- Instructions to follow: All entries are to be transcribed exactly. Pictures are not part of the copy.

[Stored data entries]
__________________________________________________
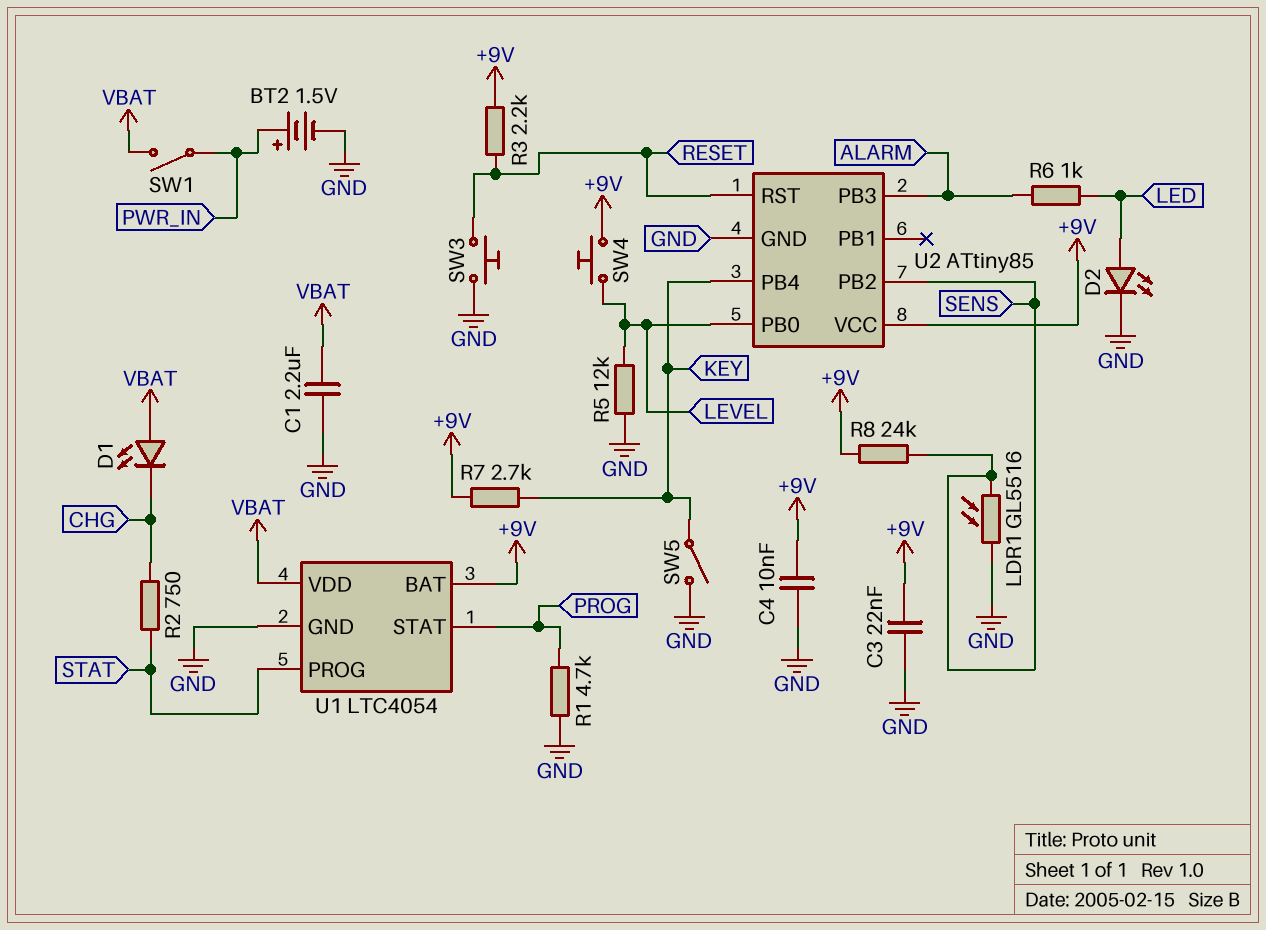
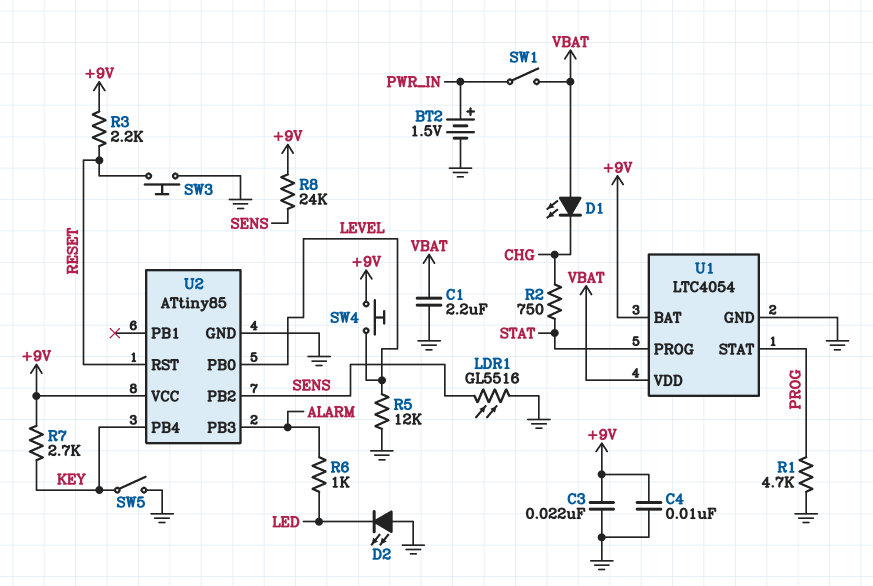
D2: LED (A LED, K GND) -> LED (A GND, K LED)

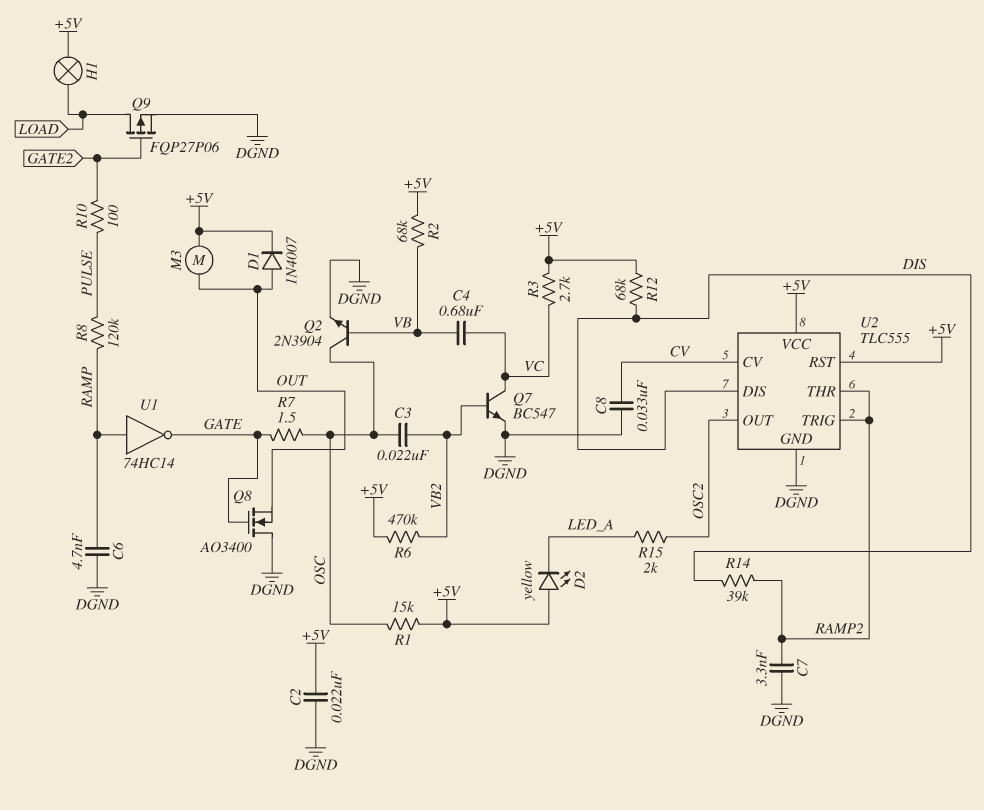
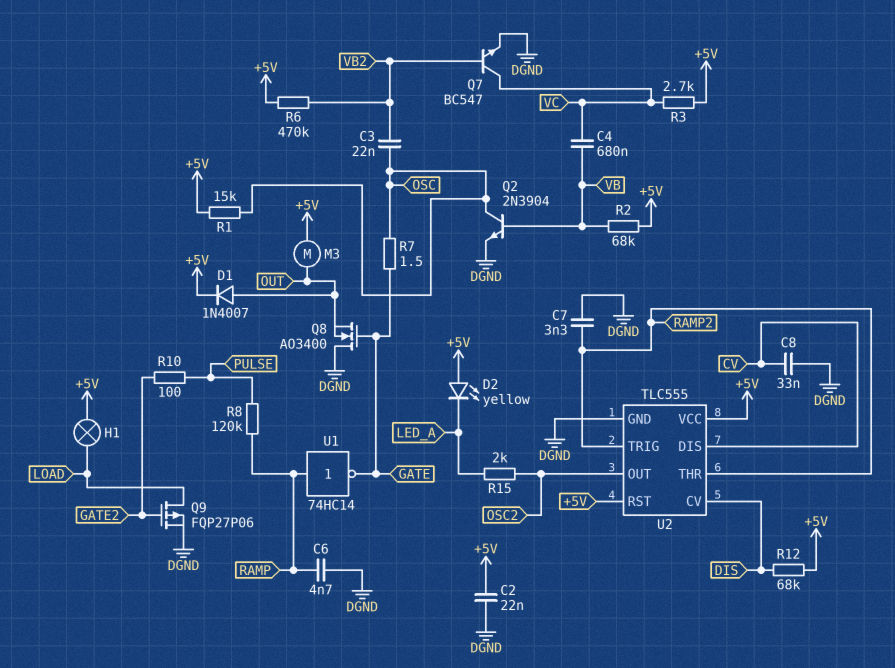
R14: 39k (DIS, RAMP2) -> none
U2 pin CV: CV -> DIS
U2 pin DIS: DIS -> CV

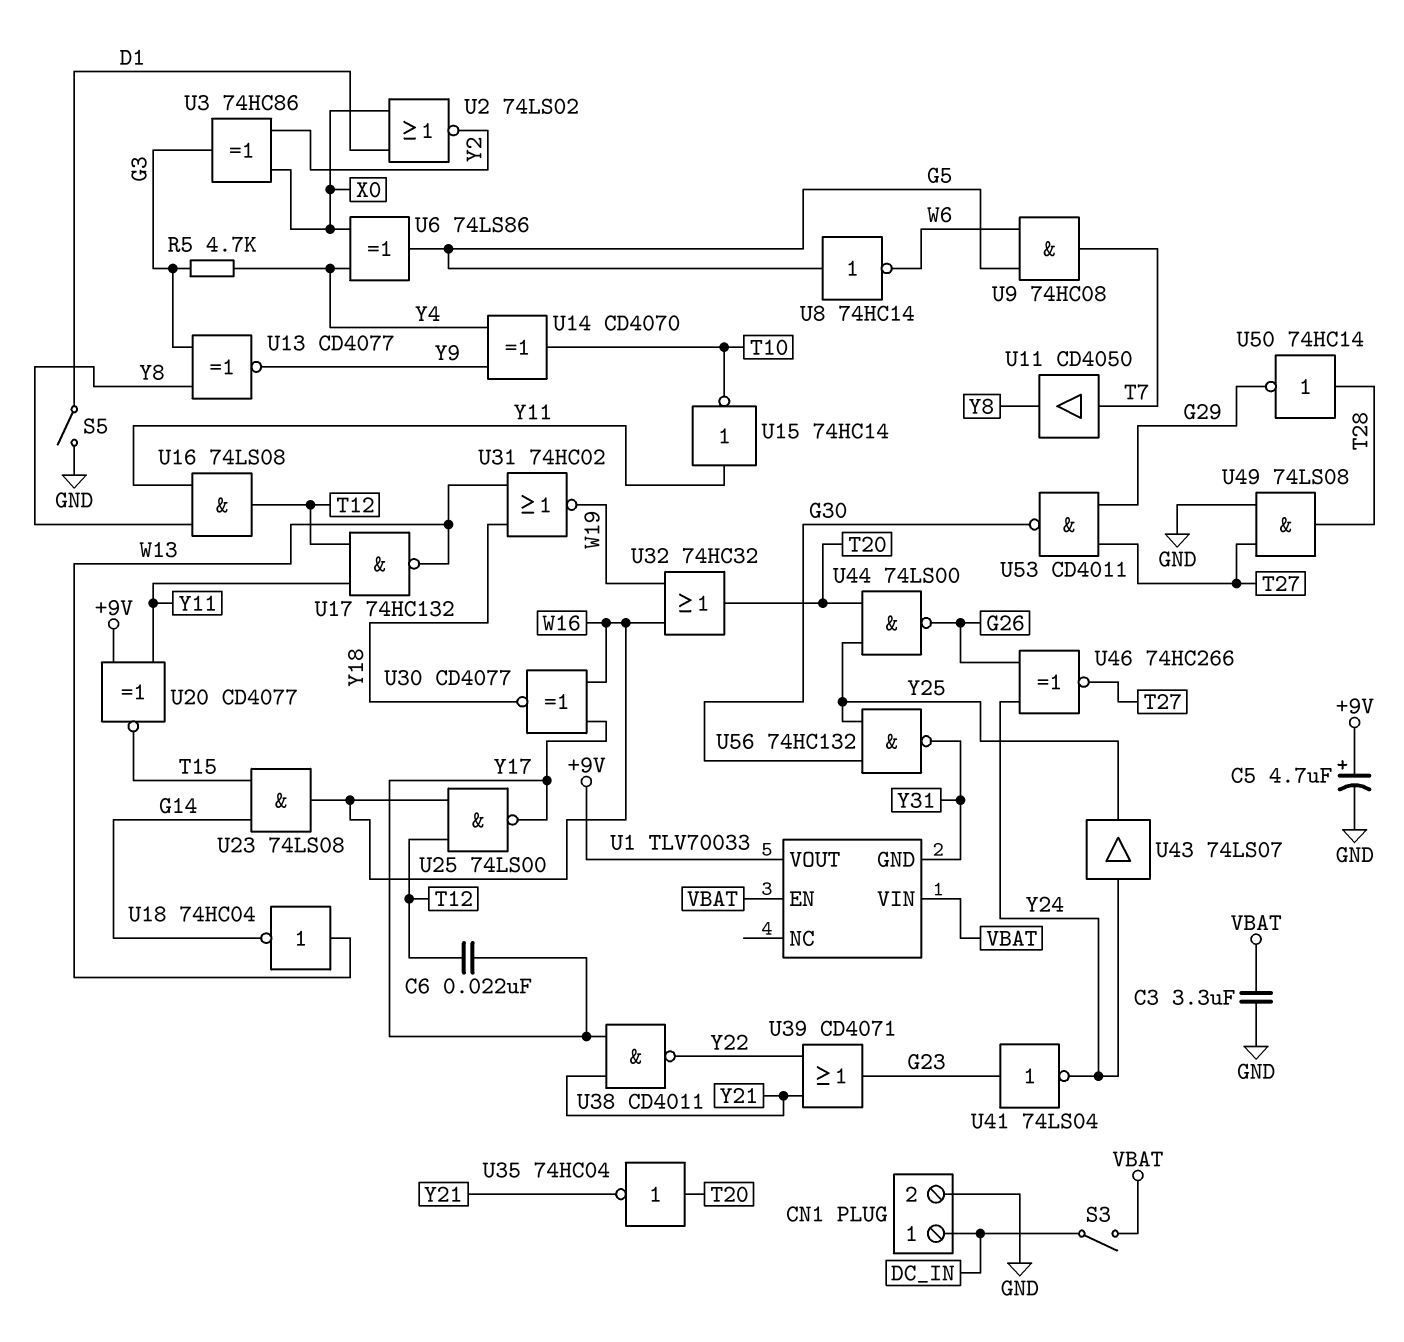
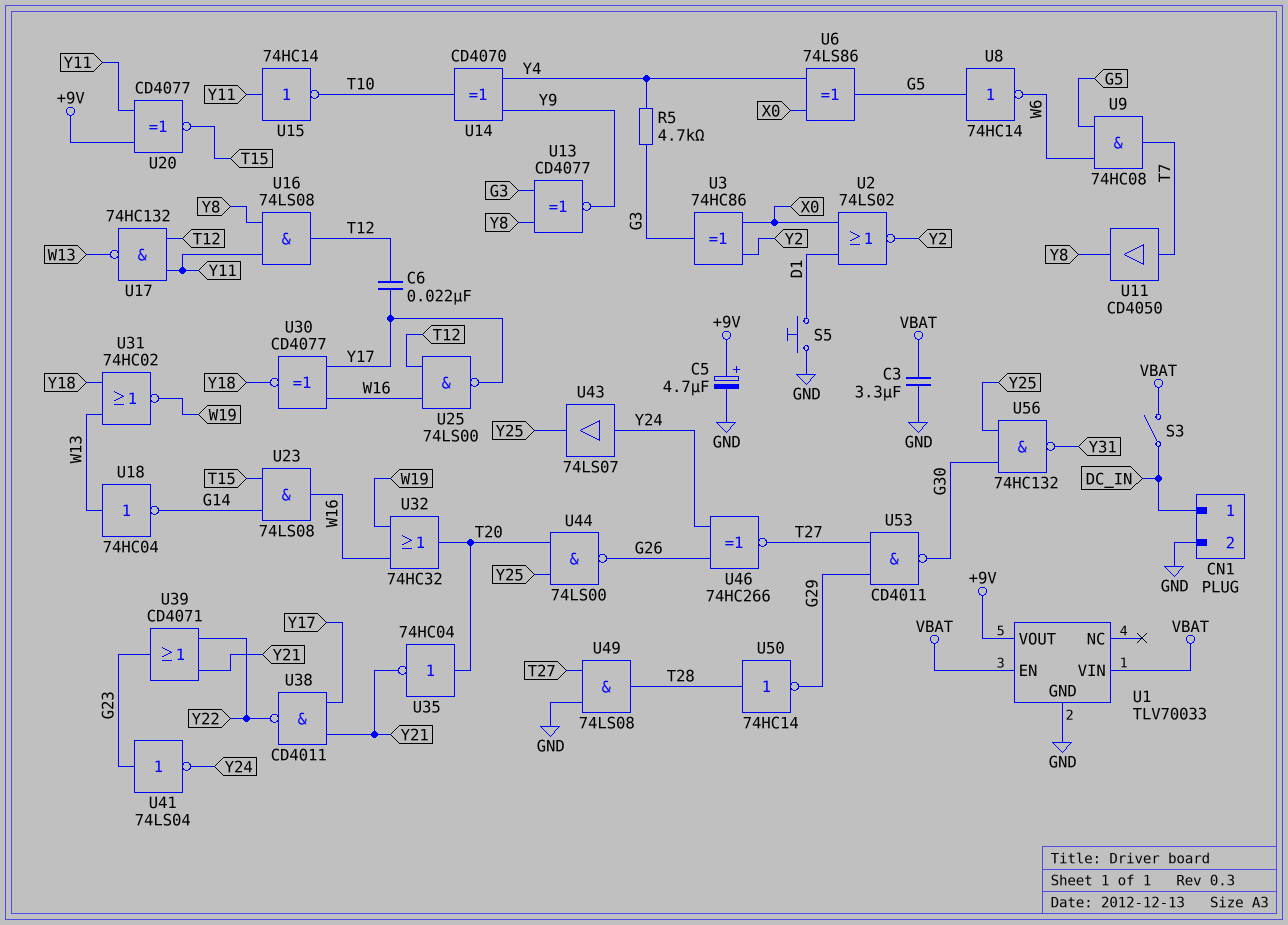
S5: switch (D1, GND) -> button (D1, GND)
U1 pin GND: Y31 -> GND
__________________________________________________
- Result of the exercise:
D2: LED (A LED, K GND) -> LED (A GND, K LED)

R14: 39k (DIS, RAMP2) -> none
U2 pin CV: CV -> DIS
U2 pin DIS: DIS -> CV

S5: switch (D1, GND) -> button (D1, GND)
U1 pin GND: Y31 -> GND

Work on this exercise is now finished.